● **Action item**
Would you restate the entries below word for word, leaving out the images?

(Object state comparisons)
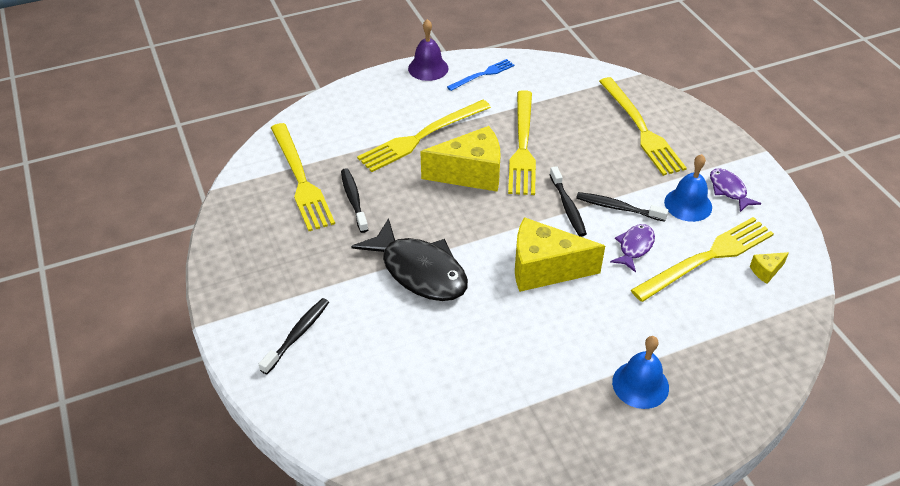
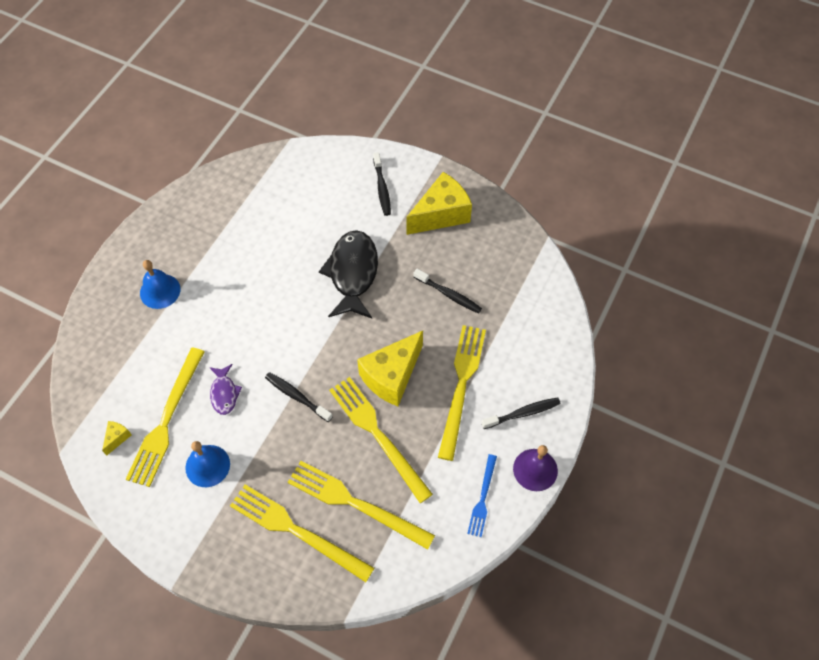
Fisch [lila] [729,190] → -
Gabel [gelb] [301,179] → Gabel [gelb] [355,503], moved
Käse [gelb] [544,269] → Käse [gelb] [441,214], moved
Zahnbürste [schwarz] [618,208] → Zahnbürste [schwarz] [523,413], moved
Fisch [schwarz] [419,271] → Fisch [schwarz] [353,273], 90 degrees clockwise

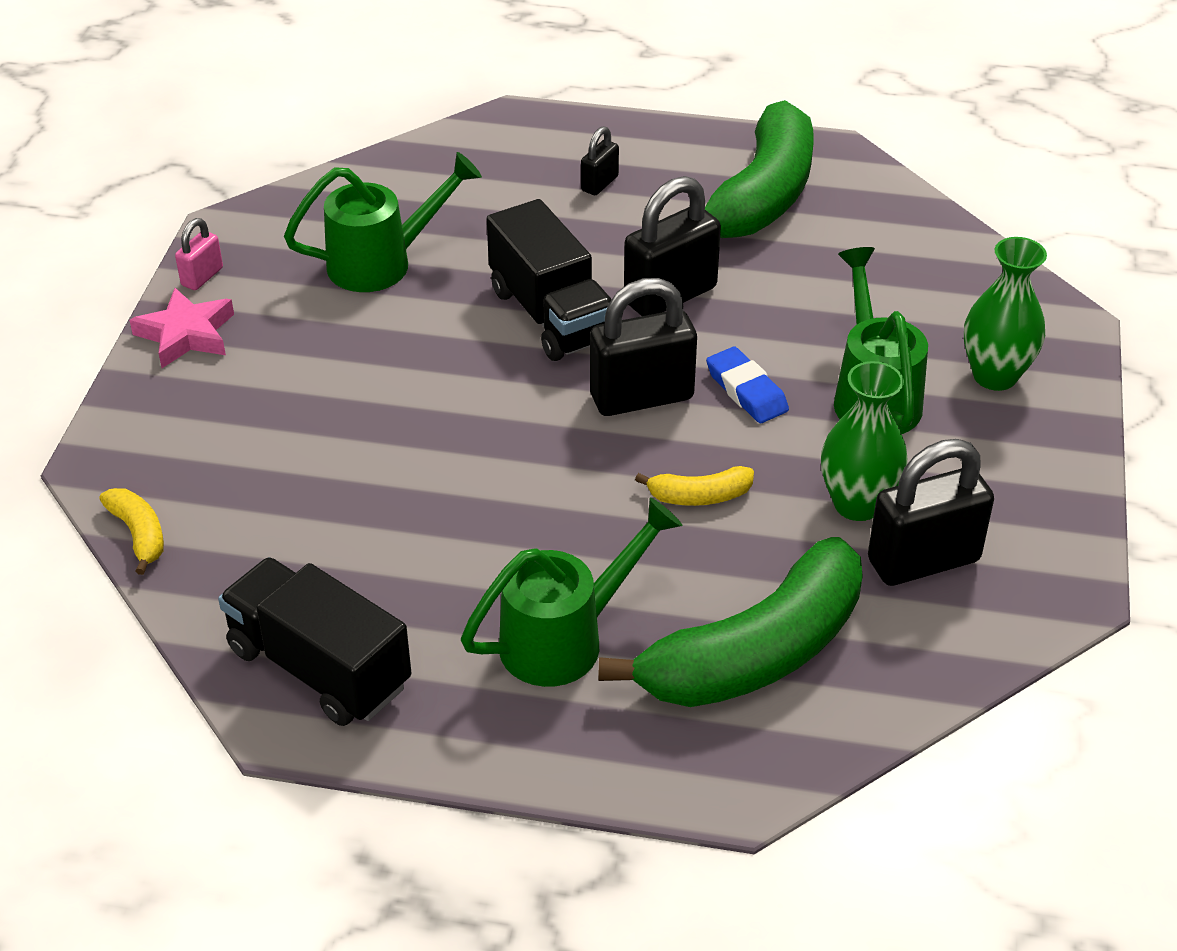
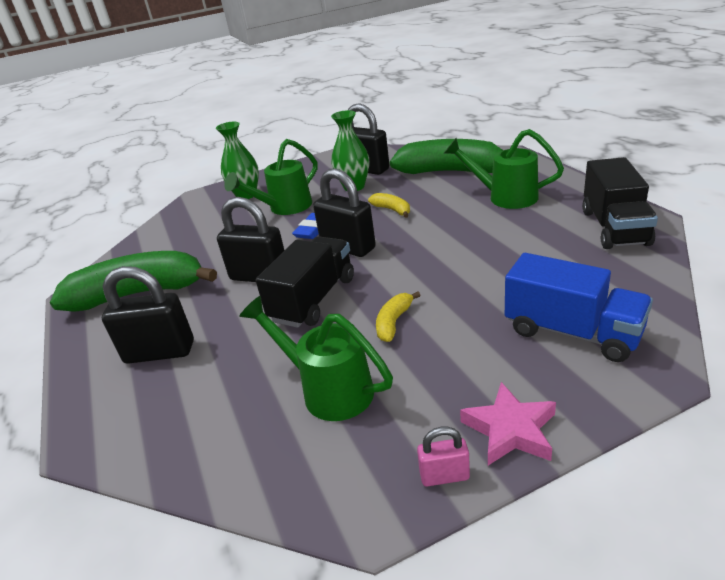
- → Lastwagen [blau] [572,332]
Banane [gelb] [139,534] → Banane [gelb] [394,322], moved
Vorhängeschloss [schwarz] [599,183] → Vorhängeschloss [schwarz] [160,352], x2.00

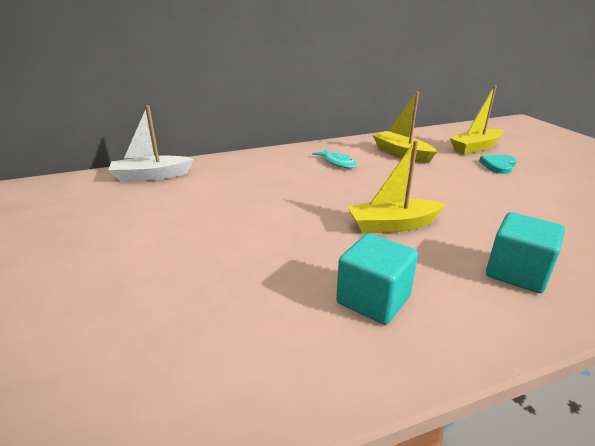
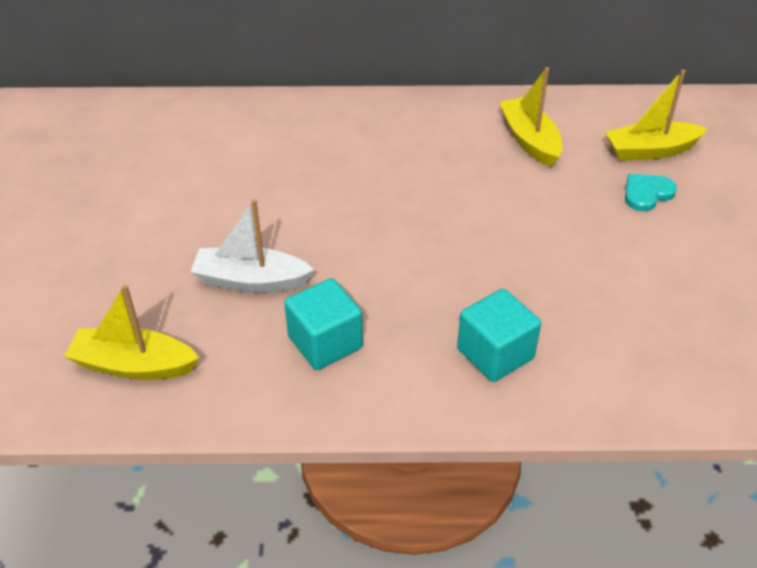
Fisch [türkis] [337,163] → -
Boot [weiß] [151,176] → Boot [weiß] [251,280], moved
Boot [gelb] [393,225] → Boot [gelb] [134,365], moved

● **Written response**
Fisch [lila] [729,190] → -
Gabel [gelb] [301,179] → Gabel [gelb] [355,503], moved
Käse [gelb] [544,269] → Käse [gelb] [441,214], moved
Zahnbürste [schwarz] [618,208] → Zahnbürste [schwarz] [523,413], moved
Fisch [schwarz] [419,271] → Fisch [schwarz] [353,273], 90 degrees clockwise

- → Lastwagen [blau] [572,332]
Banane [gelb] [139,534] → Banane [gelb] [394,322], moved
Vorhängeschloss [schwarz] [599,183] → Vorhängeschloss [schwarz] [160,352], x2.00

Fisch [türkis] [337,163] → -
Boot [weiß] [151,176] → Boot [weiß] [251,280], moved
Boot [gelb] [393,225] → Boot [gelb] [134,365], moved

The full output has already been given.